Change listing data

____

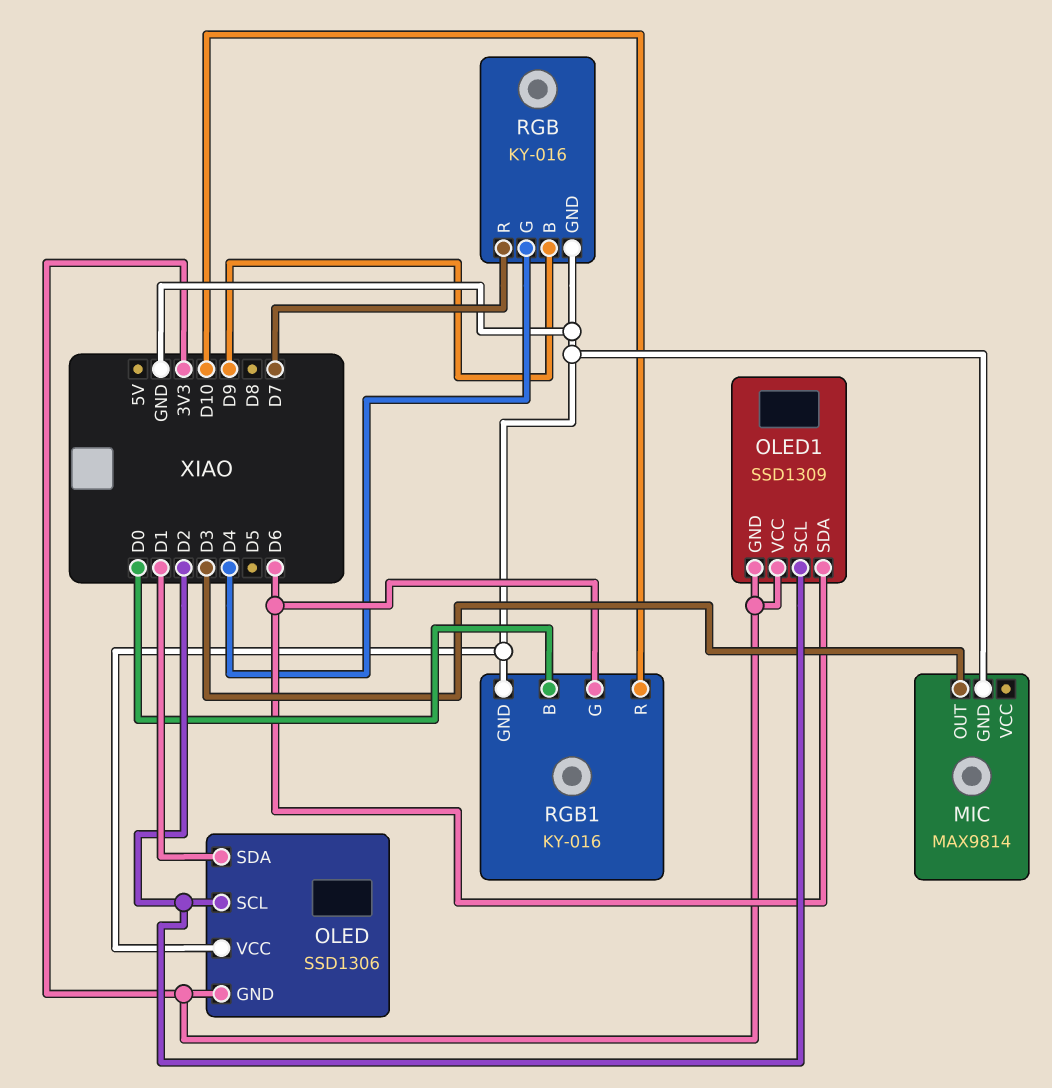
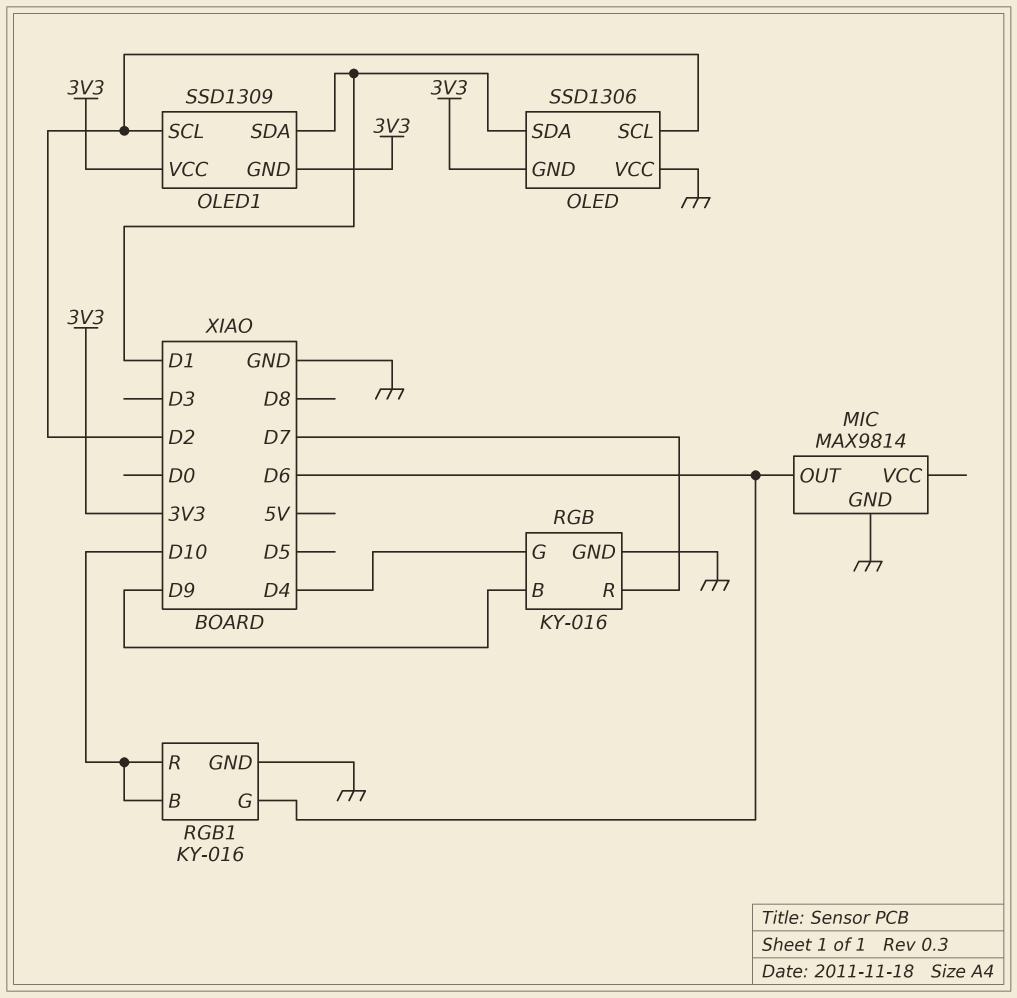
MIC pin OUT: D3 -> D6
OLED1 pin SDA: D6 -> D1
RGB1 pin B: D0 -> D10

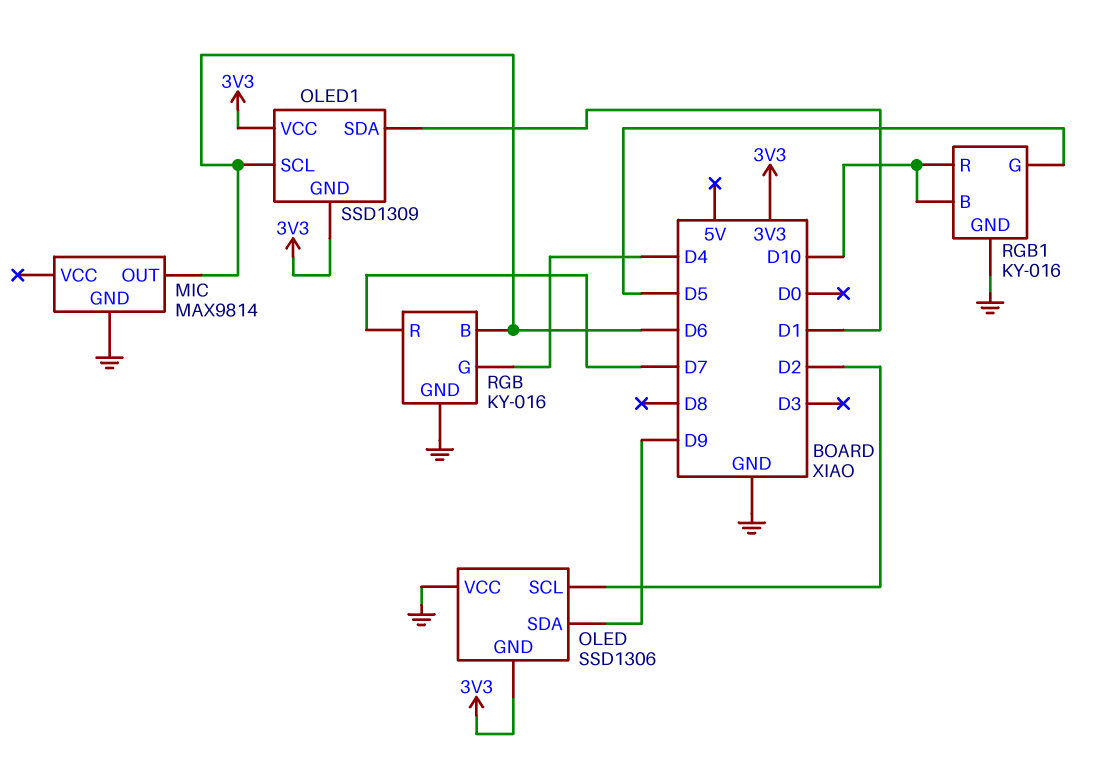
OLED pin SDA: D1 -> D9
OLED1 pin SCL: D2 -> D6
RGB pin B: D9 -> D6
RGB1 pin G: D6 -> D5

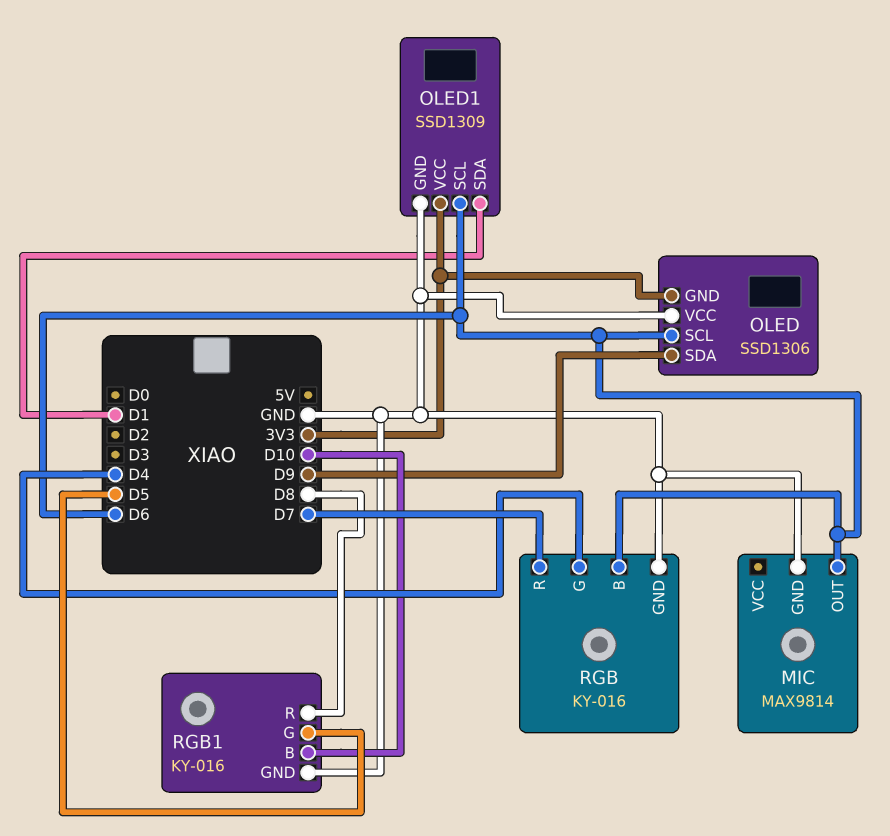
OLED pin SCL: D2 -> D6
OLED1 pin GND: 3V3 -> GND
RGB1 pin R: D10 -> D8

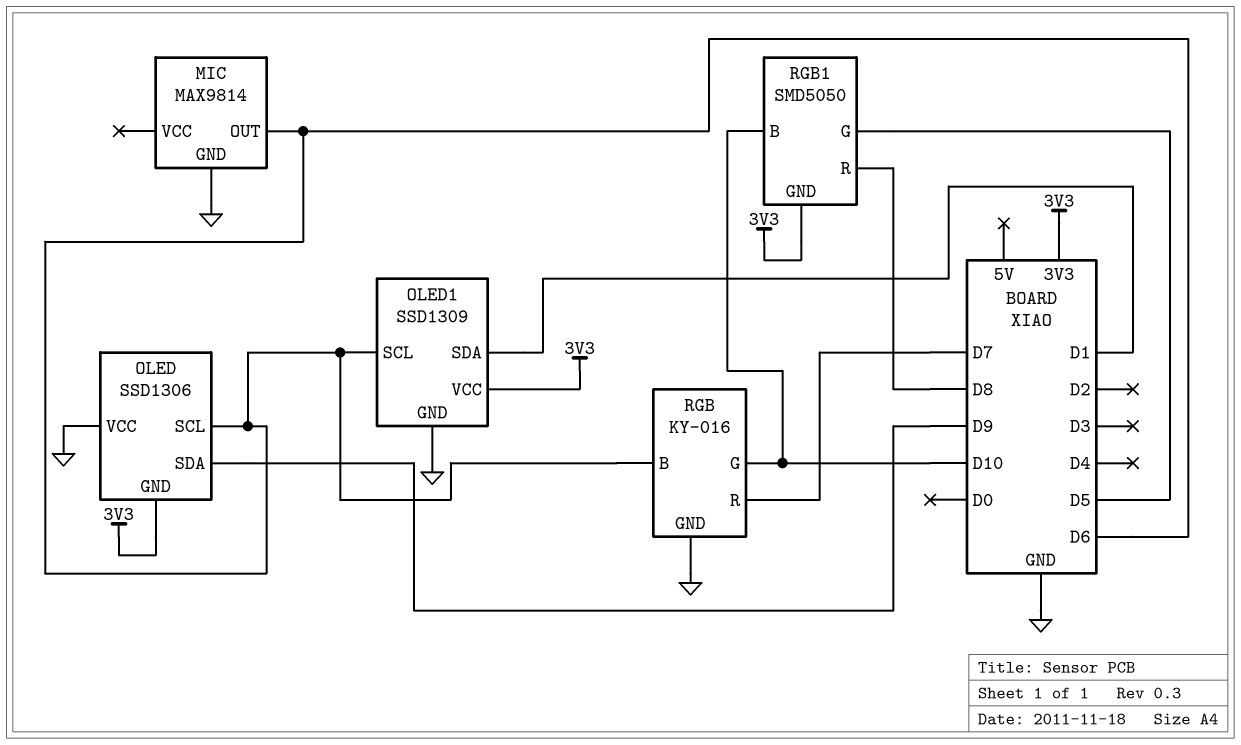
RGB pin G: D4 -> D10
RGB1: KY-016 -> SMD5050
RGB1 pin GND: GND -> 3V3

____

**Directions for this task**.
When you reproduce the entries above, keep every word exact and leave the images out.

**Result of this task**.
MIC pin OUT: D3 -> D6
OLED1 pin SDA: D6 -> D1
RGB1 pin B: D0 -> D10

OLED pin SDA: D1 -> D9
OLED1 pin SCL: D2 -> D6
RGB pin B: D9 -> D6
RGB1 pin G: D6 -> D5

OLED pin SCL: D2 -> D6
OLED1 pin GND: 3V3 -> GND
RGB1 pin R: D10 -> D8

RGB pin G: D4 -> D10
RGB1: KY-016 -> SMD5050
RGB1 pin GND: GND -> 3V3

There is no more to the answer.